(Object state change records)
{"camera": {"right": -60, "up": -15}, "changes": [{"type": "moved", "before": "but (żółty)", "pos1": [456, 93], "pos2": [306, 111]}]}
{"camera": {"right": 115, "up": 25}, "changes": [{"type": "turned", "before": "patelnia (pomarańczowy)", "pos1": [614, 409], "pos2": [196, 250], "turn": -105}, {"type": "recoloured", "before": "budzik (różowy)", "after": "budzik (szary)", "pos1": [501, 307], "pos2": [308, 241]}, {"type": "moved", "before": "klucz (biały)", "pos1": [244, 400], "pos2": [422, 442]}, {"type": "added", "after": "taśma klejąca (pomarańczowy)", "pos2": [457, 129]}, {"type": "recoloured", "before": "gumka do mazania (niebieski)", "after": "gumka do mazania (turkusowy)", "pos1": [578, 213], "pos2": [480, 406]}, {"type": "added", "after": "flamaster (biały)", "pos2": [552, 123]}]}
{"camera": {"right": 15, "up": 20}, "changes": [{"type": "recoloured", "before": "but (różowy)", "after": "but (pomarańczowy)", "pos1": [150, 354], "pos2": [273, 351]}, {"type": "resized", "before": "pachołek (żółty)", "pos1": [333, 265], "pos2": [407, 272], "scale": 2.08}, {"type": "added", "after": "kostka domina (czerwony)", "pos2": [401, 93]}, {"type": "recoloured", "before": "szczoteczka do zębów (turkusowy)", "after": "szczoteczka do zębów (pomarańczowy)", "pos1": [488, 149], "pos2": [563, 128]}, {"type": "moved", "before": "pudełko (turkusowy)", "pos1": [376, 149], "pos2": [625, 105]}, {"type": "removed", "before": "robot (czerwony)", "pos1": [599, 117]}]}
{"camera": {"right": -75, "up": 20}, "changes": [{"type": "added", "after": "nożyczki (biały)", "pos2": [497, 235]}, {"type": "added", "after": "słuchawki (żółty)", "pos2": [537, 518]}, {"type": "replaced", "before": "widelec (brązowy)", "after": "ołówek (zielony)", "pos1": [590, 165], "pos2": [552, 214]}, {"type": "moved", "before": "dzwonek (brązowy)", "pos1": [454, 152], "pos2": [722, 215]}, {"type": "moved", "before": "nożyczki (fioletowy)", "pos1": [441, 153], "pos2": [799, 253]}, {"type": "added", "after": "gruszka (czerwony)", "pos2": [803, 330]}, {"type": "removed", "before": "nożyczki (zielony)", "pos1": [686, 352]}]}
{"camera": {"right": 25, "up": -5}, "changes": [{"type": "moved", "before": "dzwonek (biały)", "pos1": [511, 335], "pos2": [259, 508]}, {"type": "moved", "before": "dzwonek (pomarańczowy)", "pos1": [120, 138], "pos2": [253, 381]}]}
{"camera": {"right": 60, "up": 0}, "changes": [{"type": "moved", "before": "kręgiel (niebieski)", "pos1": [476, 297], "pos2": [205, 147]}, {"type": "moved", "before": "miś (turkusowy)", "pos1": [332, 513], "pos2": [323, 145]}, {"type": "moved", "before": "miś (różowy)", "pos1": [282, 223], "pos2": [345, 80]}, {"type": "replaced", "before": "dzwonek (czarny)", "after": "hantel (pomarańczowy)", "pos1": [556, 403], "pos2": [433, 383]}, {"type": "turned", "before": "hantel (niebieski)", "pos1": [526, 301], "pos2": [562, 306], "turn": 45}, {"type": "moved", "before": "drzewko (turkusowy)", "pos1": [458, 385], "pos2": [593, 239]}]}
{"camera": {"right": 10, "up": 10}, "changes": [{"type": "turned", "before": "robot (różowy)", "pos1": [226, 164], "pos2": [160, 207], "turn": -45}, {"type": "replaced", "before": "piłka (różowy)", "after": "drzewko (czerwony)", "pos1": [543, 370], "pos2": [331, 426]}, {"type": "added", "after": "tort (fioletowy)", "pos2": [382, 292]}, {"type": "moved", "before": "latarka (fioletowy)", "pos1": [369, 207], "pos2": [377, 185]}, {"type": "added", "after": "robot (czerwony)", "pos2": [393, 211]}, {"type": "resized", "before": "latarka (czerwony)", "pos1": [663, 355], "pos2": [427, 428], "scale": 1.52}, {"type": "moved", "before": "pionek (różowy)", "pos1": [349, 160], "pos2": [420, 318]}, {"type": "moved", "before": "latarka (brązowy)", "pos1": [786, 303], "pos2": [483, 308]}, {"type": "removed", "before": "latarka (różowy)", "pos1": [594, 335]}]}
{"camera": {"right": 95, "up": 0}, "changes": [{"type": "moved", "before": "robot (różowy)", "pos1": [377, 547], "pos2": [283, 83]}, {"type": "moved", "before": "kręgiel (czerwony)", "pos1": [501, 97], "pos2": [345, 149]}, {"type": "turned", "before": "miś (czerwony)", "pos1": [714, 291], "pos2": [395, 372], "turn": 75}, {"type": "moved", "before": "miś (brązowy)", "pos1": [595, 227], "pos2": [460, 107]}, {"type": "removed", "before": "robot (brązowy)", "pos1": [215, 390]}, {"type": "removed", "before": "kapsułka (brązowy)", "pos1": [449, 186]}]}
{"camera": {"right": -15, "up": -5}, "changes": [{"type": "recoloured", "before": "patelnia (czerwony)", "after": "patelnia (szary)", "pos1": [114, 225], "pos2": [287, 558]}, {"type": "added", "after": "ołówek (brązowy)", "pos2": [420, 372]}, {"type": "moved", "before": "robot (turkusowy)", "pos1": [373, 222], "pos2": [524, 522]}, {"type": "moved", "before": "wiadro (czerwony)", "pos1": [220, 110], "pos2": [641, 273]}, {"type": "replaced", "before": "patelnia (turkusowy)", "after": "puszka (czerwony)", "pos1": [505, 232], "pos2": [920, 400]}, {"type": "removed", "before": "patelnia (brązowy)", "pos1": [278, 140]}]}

• WHAT IS BEING ASKED
Make a verbatim copy of each record.

• REPLY TO THE EXERCISE
{"camera": {"right": -60, "up": -15}, "changes": [{"type": "moved", "before": "but (żółty)", "pos1": [456, 93], "pos2": [306, 111]}]}
{"camera": {"right": 115, "up": 25}, "changes": [{"type": "turned", "before": "patelnia (pomarańczowy)", "pos1": [614, 409], "pos2": [196, 250], "turn": -105}, {"type": "recoloured", "before": "budzik (różowy)", "after": "budzik (szary)", "pos1": [501, 307], "pos2": [308, 241]}, {"type": "moved", "before": "klucz (biały)", "pos1": [244, 400], "pos2": [422, 442]}, {"type": "added", "after": "taśma klejąca (pomarańczowy)", "pos2": [457, 129]}, {"type": "recoloured", "before": "gumka do mazania (niebieski)", "after": "gumka do mazania (turkusowy)", "pos1": [578, 213], "pos2": [480, 406]}, {"type": "added", "after": "flamaster (biały)", "pos2": [552, 123]}]}
{"camera": {"right": 15, "up": 20}, "changes": [{"type": "recoloured", "before": "but (różowy)", "after": "but (pomarańczowy)", "pos1": [150, 354], "pos2": [273, 351]}, {"type": "resized", "before": "pachołek (żółty)", "pos1": [333, 265], "pos2": [407, 272], "scale": 2.08}, {"type": "added", "after": "kostka domina (czerwony)", "pos2": [401, 93]}, {"type": "recoloured", "before": "szczoteczka do zębów (turkusowy)", "after": "szczoteczka do zębów (pomarańczowy)", "pos1": [488, 149], "pos2": [563, 128]}, {"type": "moved", "before": "pudełko (turkusowy)", "pos1": [376, 149], "pos2": [625, 105]}, {"type": "removed", "before": "robot (czerwony)", "pos1": [599, 117]}]}
{"camera": {"right": -75, "up": 20}, "changes": [{"type": "added", "after": "nożyczki (biały)", "pos2": [497, 235]}, {"type": "added", "after": "słuchawki (żółty)", "pos2": [537, 518]}, {"type": "replaced", "before": "widelec (brązowy)", "after": "ołówek (zielony)", "pos1": [590, 165], "pos2": [552, 214]}, {"type": "moved", "before": "dzwonek (brązowy)", "pos1": [454, 152], "pos2": [722, 215]}, {"type": "moved", "before": "nożyczki (fioletowy)", "pos1": [441, 153], "pos2": [799, 253]}, {"type": "added", "after": "gruszka (czerwony)", "pos2": [803, 330]}, {"type": "removed", "before": "nożyczki (zielony)", "pos1": [686, 352]}]}
{"camera": {"right": 25, "up": -5}, "changes": [{"type": "moved", "before": "dzwonek (biały)", "pos1": [511, 335], "pos2": [259, 508]}, {"type": "moved", "before": "dzwonek (pomarańczowy)", "pos1": [120, 138], "pos2": [253, 381]}]}
{"camera": {"right": 60, "up": 0}, "changes": [{"type": "moved", "before": "kręgiel (niebieski)", "pos1": [476, 297], "pos2": [205, 147]}, {"type": "moved", "before": "miś (turkusowy)", "pos1": [332, 513], "pos2": [323, 145]}, {"type": "moved", "before": "miś (różowy)", "pos1": [282, 223], "pos2": [345, 80]}, {"type": "replaced", "before": "dzwonek (czarny)", "after": "hantel (pomarańczowy)", "pos1": [556, 403], "pos2": [433, 383]}, {"type": "turned", "before": "hantel (niebieski)", "pos1": [526, 301], "pos2": [562, 306], "turn": 45}, {"type": "moved", "before": "drzewko (turkusowy)", "pos1": [458, 385], "pos2": [593, 239]}]}
{"camera": {"right": 10, "up": 10}, "changes": [{"type": "turned", "before": "robot (różowy)", "pos1": [226, 164], "pos2": [160, 207], "turn": -45}, {"type": "replaced", "before": "piłka (różowy)", "after": "drzewko (czerwony)", "pos1": [543, 370], "pos2": [331, 426]}, {"type": "added", "after": "tort (fioletowy)", "pos2": [382, 292]}, {"type": "moved", "before": "latarka (fioletowy)", "pos1": [369, 207], "pos2": [377, 185]}, {"type": "added", "after": "robot (czerwony)", "pos2": [393, 211]}, {"type": "resized", "before": "latarka (czerwony)", "pos1": [663, 355], "pos2": [427, 428], "scale": 1.52}, {"type": "moved", "before": "pionek (różowy)", "pos1": [349, 160], "pos2": [420, 318]}, {"type": "moved", "before": "latarka (brązowy)", "pos1": [786, 303], "pos2": [483, 308]}, {"type": "removed", "before": "latarka (różowy)", "pos1": [594, 335]}]}
{"camera": {"right": 95, "up": 0}, "changes": [{"type": "moved", "before": "robot (różowy)", "pos1": [377, 547], "pos2": [283, 83]}, {"type": "moved", "before": "kręgiel (czerwony)", "pos1": [501, 97], "pos2": [345, 149]}, {"type": "turned", "before": "miś (czerwony)", "pos1": [714, 291], "pos2": [395, 372], "turn": 75}, {"type": "moved", "before": "miś (brązowy)", "pos1": [595, 227], "pos2": [460, 107]}, {"type": "removed", "before": "robot (brązowy)", "pos1": [215, 390]}, {"type": "removed", "before": "kapsułka (brązowy)", "pos1": [449, 186]}]}
{"camera": {"right": -15, "up": -5}, "changes": [{"type": "recoloured", "before": "patelnia (czerwony)", "after": "patelnia (szary)", "pos1": [114, 225], "pos2": [287, 558]}, {"type": "added", "after": "ołówek (brązowy)", "pos2": [420, 372]}, {"type": "moved", "before": "robot (turkusowy)", "pos1": [373, 222], "pos2": [524, 522]}, {"type": "moved", "before": "wiadro (czerwony)", "pos1": [220, 110], "pos2": [641, 273]}, {"type": "replaced", "before": "patelnia (turkusowy)", "after": "puszka (czerwony)", "pos1": [505, 232], "pos2": [920, 400]}, {"type": "removed", "before": "patelnia (brązowy)", "pos1": [278, 140]}]}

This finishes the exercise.